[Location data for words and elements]
--- start ---

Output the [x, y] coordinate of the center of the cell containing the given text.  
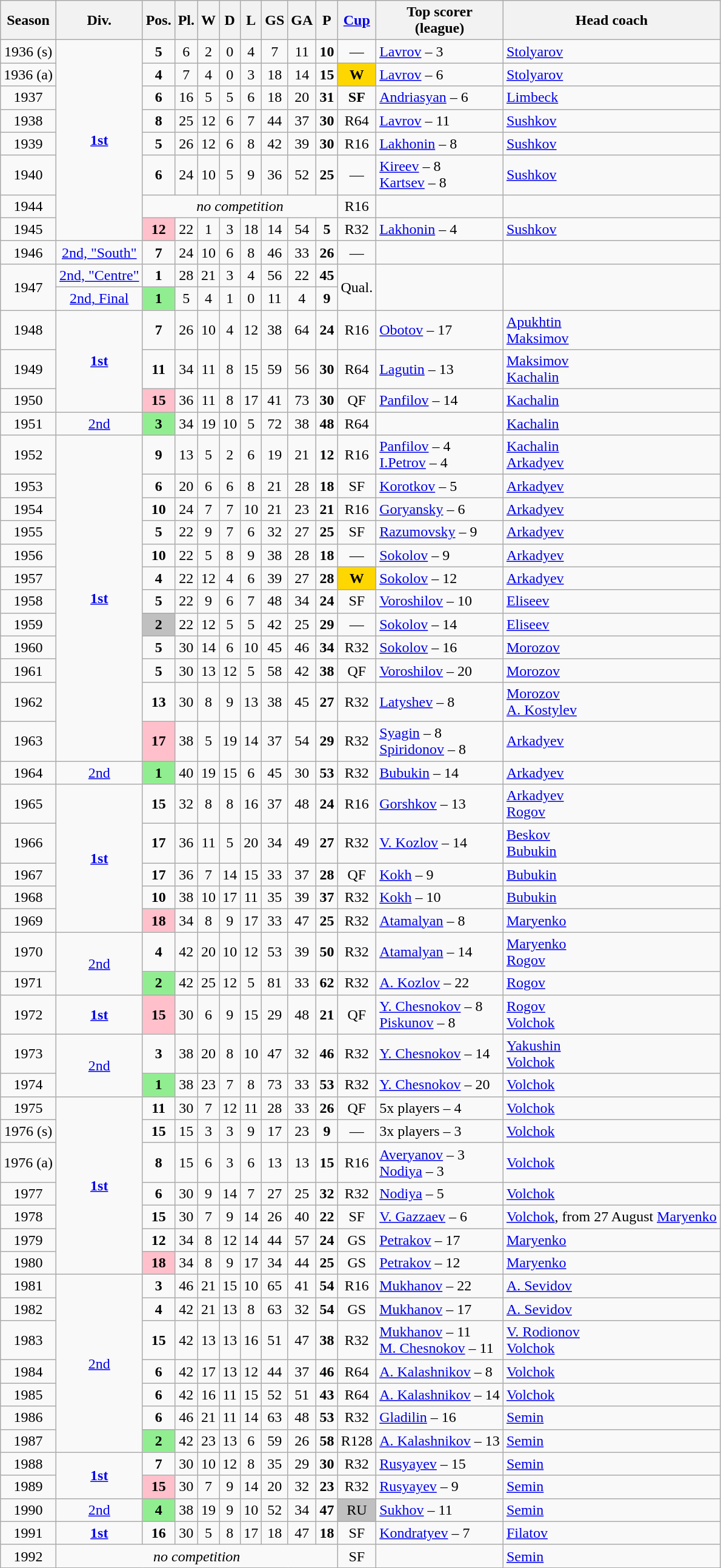
1990 [28, 1509]
1939 [28, 144]
1978 [28, 1216]
Rusyayev – 9 [440, 1486]
Sokolov – 16 [440, 647]
Apukhtin Maksimov [611, 330]
1982 [28, 1309]
81 [275, 983]
Sokolov – 9 [440, 555]
1957 [28, 578]
Korotkov – 5 [440, 486]
Pl. [186, 21]
2nd, Final [99, 298]
V. Kozlov – 14 [440, 843]
Arkadyev Rogov [611, 803]
1936 (s) [28, 52]
1974 [28, 1085]
1936 (a) [28, 75]
Panfilov – 4 I.Petrov – 4 [440, 454]
Obotov – 17 [440, 330]
1940 [28, 174]
1984 [28, 1371]
Filatov [611, 1532]
Sukhov – 11 [440, 1509]
Limbeck [611, 98]
Gorshkov – 13 [440, 803]
1959 [28, 624]
1963 [28, 740]
Petrakov – 12 [440, 1263]
Mukhanov – 22 [440, 1286]
50 [327, 951]
Lavrov – 11 [440, 121]
L [251, 21]
65 [275, 1286]
1965 [28, 803]
Yakushin Volchok [611, 1053]
1953 [28, 486]
31 [327, 98]
Averyanov – 3 Nodiya – 3 [440, 1162]
RU [357, 1509]
3x players – 3 [440, 1131]
Mukhanov – 17 [440, 1309]
Rusyayev – 15 [440, 1463]
Div. [99, 21]
R128 [357, 1440]
Latyshev – 8 [440, 702]
P [327, 21]
1985 [28, 1394]
2nd, "South" [99, 252]
Cup [357, 21]
1967 [28, 874]
GA [302, 21]
Atamalyan – 14 [440, 951]
1966 [28, 843]
Rogov Volchok [611, 1014]
1955 [28, 532]
1947 [28, 287]
1938 [28, 121]
62 [327, 983]
Sokolov – 14 [440, 624]
1945 [28, 229]
1962 [28, 702]
Head coach [611, 21]
Gladilin – 16 [440, 1417]
Mukhanov – 11 M. Chesnokov – 11 [440, 1340]
Sokolov – 12 [440, 578]
Bubukin – 14 [440, 772]
1991 [28, 1532]
1975 [28, 1108]
1988 [28, 1463]
1950 [28, 400]
1964 [28, 772]
D [230, 21]
1976 (s) [28, 1131]
1987 [28, 1440]
1979 [28, 1239]
Voroshilov – 20 [440, 670]
Morozov A. Kostylev [611, 702]
Rogov [611, 983]
Kachalin Arkadyev [611, 454]
Panfilov – 14 [440, 400]
1948 [28, 330]
1946 [28, 252]
Pos. [159, 21]
Y. Chesnokov – 20 [440, 1085]
1958 [28, 601]
1960 [28, 647]
1968 [28, 897]
1970 [28, 951]
V. Rodionov Volchok [611, 1340]
Razumovsky – 9 [440, 532]
Kondratyev – 7 [440, 1532]
1980 [28, 1263]
72 [275, 424]
1972 [28, 1014]
1992 [28, 1555]
Lavrov – 6 [440, 75]
1989 [28, 1486]
Maksimov Kachalin [611, 370]
1981 [28, 1286]
Andriasyan – 6 [440, 98]
Volchok, from 27 August Maryenko [611, 1216]
Maryenko Rogov [611, 951]
1937 [28, 98]
Lakhonin – 8 [440, 144]
Lakhonin – 4 [440, 229]
1969 [28, 920]
Kokh – 10 [440, 897]
43 [327, 1394]
Petrakov – 17 [440, 1239]
5x players – 4 [440, 1108]
Syagin – 8 Spiridonov – 8 [440, 740]
Top scorer(league) [440, 21]
A. Kalashnikov – 13 [440, 1440]
Nodiya – 5 [440, 1193]
1971 [28, 983]
Goryansky – 6 [440, 509]
57 [302, 1239]
1961 [28, 670]
Voroshilov – 10 [440, 601]
1973 [28, 1053]
2nd, "Centre" [99, 275]
1954 [28, 509]
1951 [28, 424]
A. Kozlov – 22 [440, 983]
Y. Chesnokov – 14 [440, 1053]
Lavrov – 3 [440, 52]
Atamalyan – 8 [440, 920]
Kireev – 8 Kartsev – 8 [440, 174]
A. Kalashnikov – 14 [440, 1394]
Season [28, 21]
Y. Chesnokov – 8 Piskunov – 8 [440, 1014]
V. Gazzaev – 6 [440, 1216]
1983 [28, 1340]
Lagutin – 13 [440, 370]
1949 [28, 370]
1944 [28, 206]
64 [302, 330]
1977 [28, 1193]
A. Kalashnikov – 8 [440, 1371]
1986 [28, 1417]
Qual. [357, 287]
1952 [28, 454]
1956 [28, 555]
Kokh – 9 [440, 874]
1976 (a) [28, 1162]
49 [302, 843]
Beskov Bubukin [611, 843]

--- end ---

• [Your instructions] Repeat the records above word for word, leaving out the pictures.

• [Expected answer]
Output the [x, y] coordinate of the center of the cell containing the given text.  
1990 [28, 1509]
1939 [28, 144]
1978 [28, 1216]
Rusyayev – 9 [440, 1486]
Sokolov – 16 [440, 647]
Apukhtin Maksimov [611, 330]
1982 [28, 1309]
81 [275, 983]
Sokolov – 9 [440, 555]
1957 [28, 578]
Korotkov – 5 [440, 486]
Pl. [186, 21]
2nd, Final [99, 298]
V. Kozlov – 14 [440, 843]
Arkadyev Rogov [611, 803]
1936 (s) [28, 52]
1974 [28, 1085]
1936 (a) [28, 75]
Panfilov – 4 I.Petrov – 4 [440, 454]
Obotov – 17 [440, 330]
1940 [28, 174]
1984 [28, 1371]
Filatov [611, 1532]
Sukhov – 11 [440, 1509]
Limbeck [611, 98]
Gorshkov – 13 [440, 803]
1959 [28, 624]
1963 [28, 740]
Petrakov – 12 [440, 1263]
Mukhanov – 22 [440, 1286]
50 [327, 951]
Lavrov – 11 [440, 121]
L [251, 21]
65 [275, 1286]
1965 [28, 803]
Yakushin Volchok [611, 1053]
1953 [28, 486]
31 [327, 98]
Averyanov – 3 Nodiya – 3 [440, 1162]
RU [357, 1509]
3x players – 3 [440, 1131]
Mukhanov – 17 [440, 1309]
Rusyayev – 15 [440, 1463]
Div. [99, 21]
R128 [357, 1440]
Latyshev – 8 [440, 702]
P [327, 21]
1985 [28, 1394]
2nd, "South" [99, 252]
Cup [357, 21]
1967 [28, 874]
GA [302, 21]
Atamalyan – 14 [440, 951]
1966 [28, 843]
Rogov Volchok [611, 1014]
1955 [28, 532]
1947 [28, 287]
1938 [28, 121]
62 [327, 983]
Sokolov – 14 [440, 624]
1945 [28, 229]
1962 [28, 702]
Head coach [611, 21]
Gladilin – 16 [440, 1417]
Mukhanov – 11 M. Chesnokov – 11 [440, 1340]
Sokolov – 12 [440, 578]
Bubukin – 14 [440, 772]
1991 [28, 1532]
1975 [28, 1108]
1988 [28, 1463]
1950 [28, 400]
1964 [28, 772]
D [230, 21]
1976 (s) [28, 1131]
1987 [28, 1440]
1979 [28, 1239]
Voroshilov – 20 [440, 670]
Morozov A. Kostylev [611, 702]
Rogov [611, 983]
Kachalin Arkadyev [611, 454]
Panfilov – 14 [440, 400]
1948 [28, 330]
1946 [28, 252]
Pos. [159, 21]
Y. Chesnokov – 20 [440, 1085]
1958 [28, 601]
1960 [28, 647]
1968 [28, 897]
1970 [28, 951]
V. Rodionov Volchok [611, 1340]
Razumovsky – 9 [440, 532]
Kondratyev – 7 [440, 1532]
1980 [28, 1263]
72 [275, 424]
1972 [28, 1014]
1992 [28, 1555]
Lavrov – 6 [440, 75]
1989 [28, 1486]
Maksimov Kachalin [611, 370]
1981 [28, 1286]
Andriasyan – 6 [440, 98]
Volchok, from 27 August Maryenko [611, 1216]
Maryenko Rogov [611, 951]
1937 [28, 98]
Lakhonin – 8 [440, 144]
Lakhonin – 4 [440, 229]
1969 [28, 920]
Kokh – 10 [440, 897]
43 [327, 1394]
Petrakov – 17 [440, 1239]
5x players – 4 [440, 1108]
Syagin – 8 Spiridonov – 8 [440, 740]
Top scorer(league) [440, 21]
A. Kalashnikov – 13 [440, 1440]
Nodiya – 5 [440, 1193]
1971 [28, 983]
Goryansky – 6 [440, 509]
57 [302, 1239]
1961 [28, 670]
Voroshilov – 10 [440, 601]
1973 [28, 1053]
2nd, "Centre" [99, 275]
1954 [28, 509]
1951 [28, 424]
A. Kozlov – 22 [440, 983]
Y. Chesnokov – 14 [440, 1053]
Lavrov – 3 [440, 52]
Atamalyan – 8 [440, 920]
Kireev – 8 Kartsev – 8 [440, 174]
A. Kalashnikov – 14 [440, 1394]
Season [28, 21]
Y. Chesnokov – 8 Piskunov – 8 [440, 1014]
V. Gazzaev – 6 [440, 1216]
1983 [28, 1340]
Lagutin – 13 [440, 370]
1949 [28, 370]
1944 [28, 206]
64 [302, 330]
1977 [28, 1193]
A. Kalashnikov – 8 [440, 1371]
1986 [28, 1417]
Qual. [357, 287]
1952 [28, 454]
1956 [28, 555]
Kokh – 9 [440, 874]
1976 (a) [28, 1162]
49 [302, 843]
Beskov Bubukin [611, 843]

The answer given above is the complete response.